[Start of section]
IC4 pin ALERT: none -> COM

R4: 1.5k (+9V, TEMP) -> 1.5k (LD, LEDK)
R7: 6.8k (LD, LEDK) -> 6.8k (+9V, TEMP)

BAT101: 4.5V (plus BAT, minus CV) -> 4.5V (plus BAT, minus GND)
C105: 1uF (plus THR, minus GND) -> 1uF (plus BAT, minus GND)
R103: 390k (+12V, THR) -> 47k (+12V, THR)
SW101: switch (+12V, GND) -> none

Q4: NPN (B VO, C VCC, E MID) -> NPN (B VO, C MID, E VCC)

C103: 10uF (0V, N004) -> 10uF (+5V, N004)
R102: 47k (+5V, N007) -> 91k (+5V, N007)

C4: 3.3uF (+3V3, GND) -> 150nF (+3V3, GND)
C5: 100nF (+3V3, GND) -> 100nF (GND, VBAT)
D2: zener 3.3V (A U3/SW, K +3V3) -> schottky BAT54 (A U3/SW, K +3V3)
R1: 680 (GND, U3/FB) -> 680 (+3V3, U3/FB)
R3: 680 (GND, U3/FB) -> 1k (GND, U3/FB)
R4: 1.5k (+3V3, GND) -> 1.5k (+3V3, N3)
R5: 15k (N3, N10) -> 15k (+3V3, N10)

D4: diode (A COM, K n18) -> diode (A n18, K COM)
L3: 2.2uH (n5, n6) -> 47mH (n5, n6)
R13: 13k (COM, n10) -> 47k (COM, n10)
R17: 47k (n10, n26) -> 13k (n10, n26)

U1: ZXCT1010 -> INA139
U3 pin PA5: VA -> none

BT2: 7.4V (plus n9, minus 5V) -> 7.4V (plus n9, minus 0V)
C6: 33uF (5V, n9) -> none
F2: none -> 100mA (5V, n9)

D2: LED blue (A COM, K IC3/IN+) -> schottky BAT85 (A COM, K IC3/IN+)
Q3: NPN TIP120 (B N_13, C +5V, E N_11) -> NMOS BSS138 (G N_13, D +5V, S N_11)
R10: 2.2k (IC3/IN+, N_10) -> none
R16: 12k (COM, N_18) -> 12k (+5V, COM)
[End of section]
▶ [What this task involves]:
Copy each line of the data that contains the word "schottky".

▶ [Your solution]:
D2: zener 3.3V (A U3/SW, K +3V3) -> schottky BAT54 (A U3/SW, K +3V3)
D2: LED blue (A COM, K IC3/IN+) -> schottky BAT85 (A COM, K IC3/IN+)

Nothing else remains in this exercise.